◆ YOUR ASSIGNMENT: Could you print exactly the lines of the listing below, starting at the line that has "blue headphones: 1 -> 0" and ending at the line that has "red screwdriver: 1 -> 2", and only those lines?

◆ DATASET EXCERPTS:
################

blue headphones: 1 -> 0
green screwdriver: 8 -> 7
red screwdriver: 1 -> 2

################

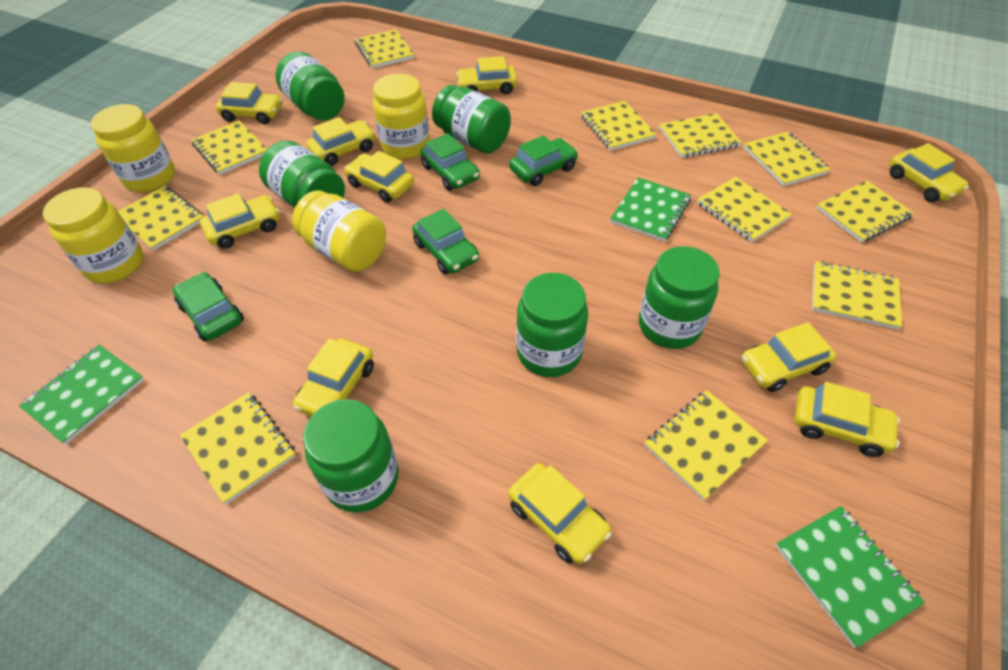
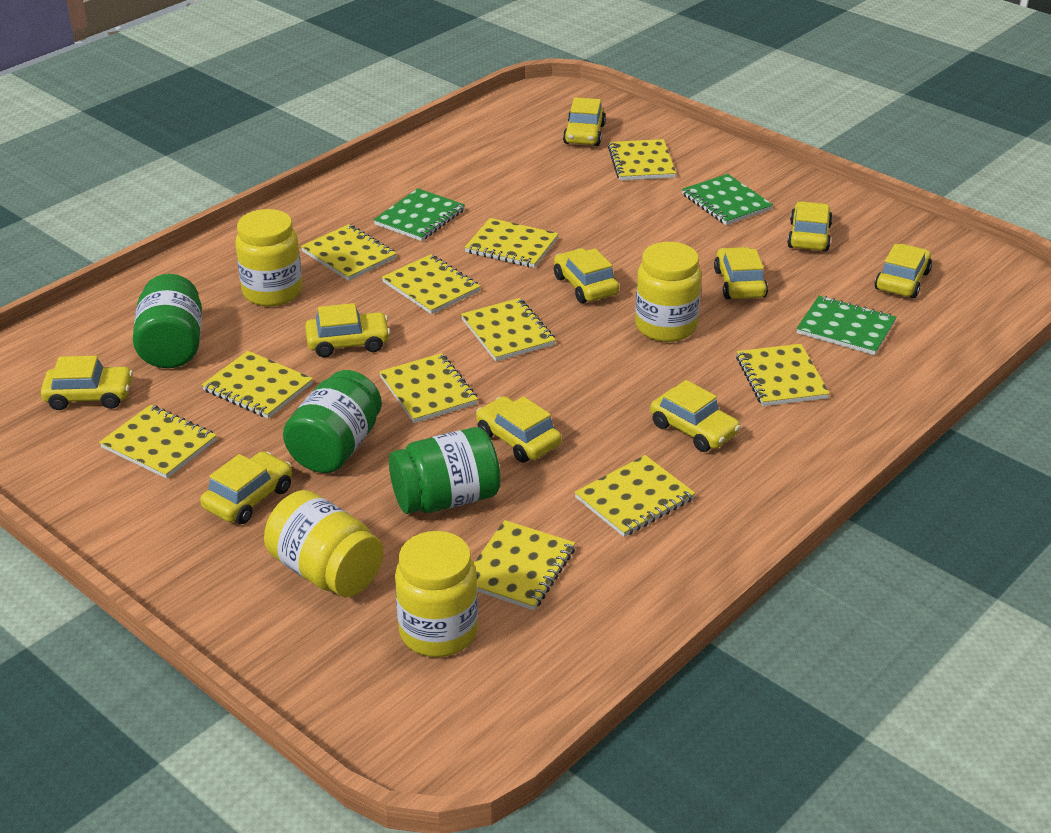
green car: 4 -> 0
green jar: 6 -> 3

################

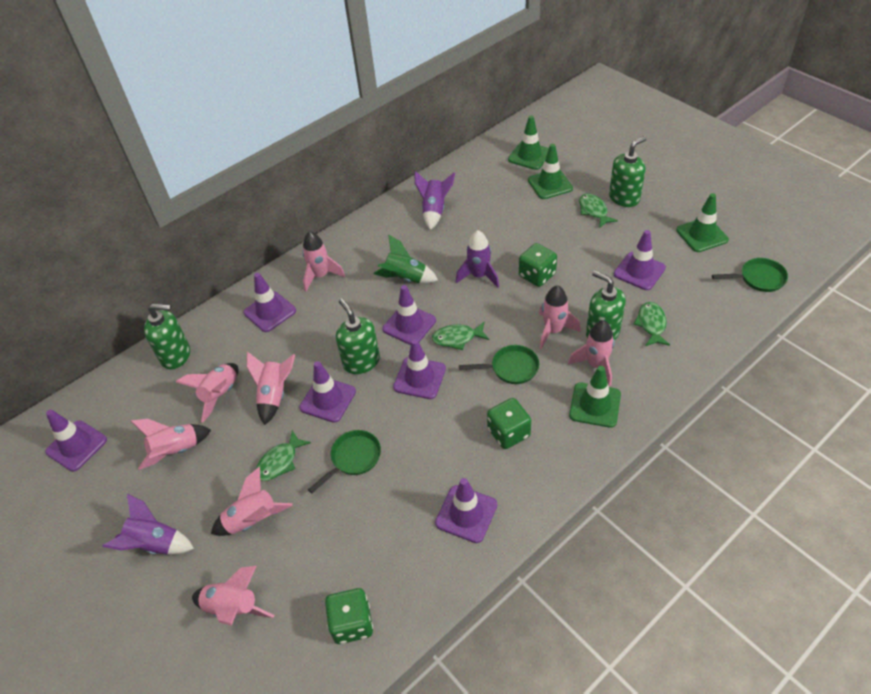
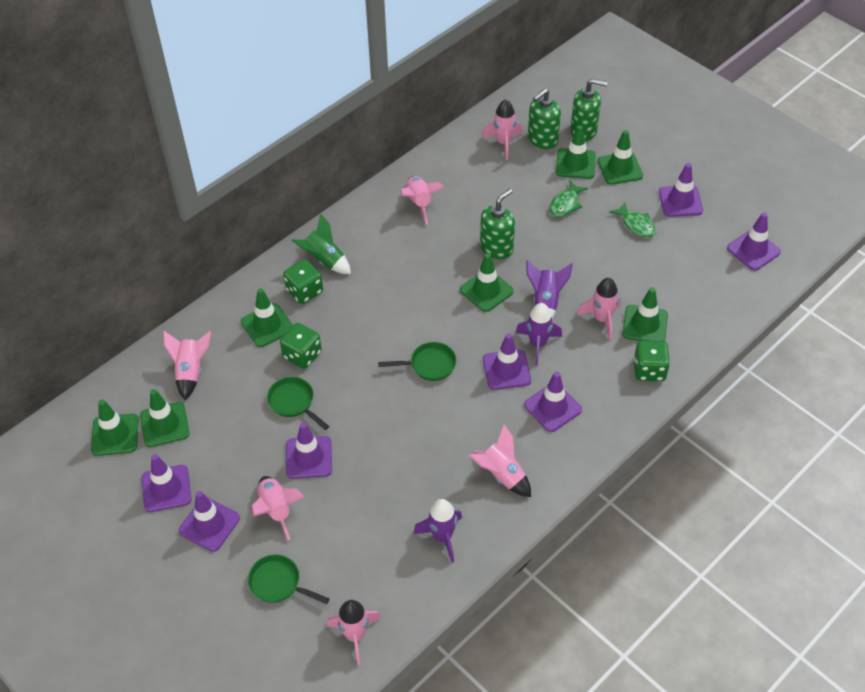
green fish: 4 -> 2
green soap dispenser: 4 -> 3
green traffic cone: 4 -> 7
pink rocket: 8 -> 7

################

◆ THE COMPLETED TASK:
blue headphones: 1 -> 0
green screwdriver: 8 -> 7
red screwdriver: 1 -> 2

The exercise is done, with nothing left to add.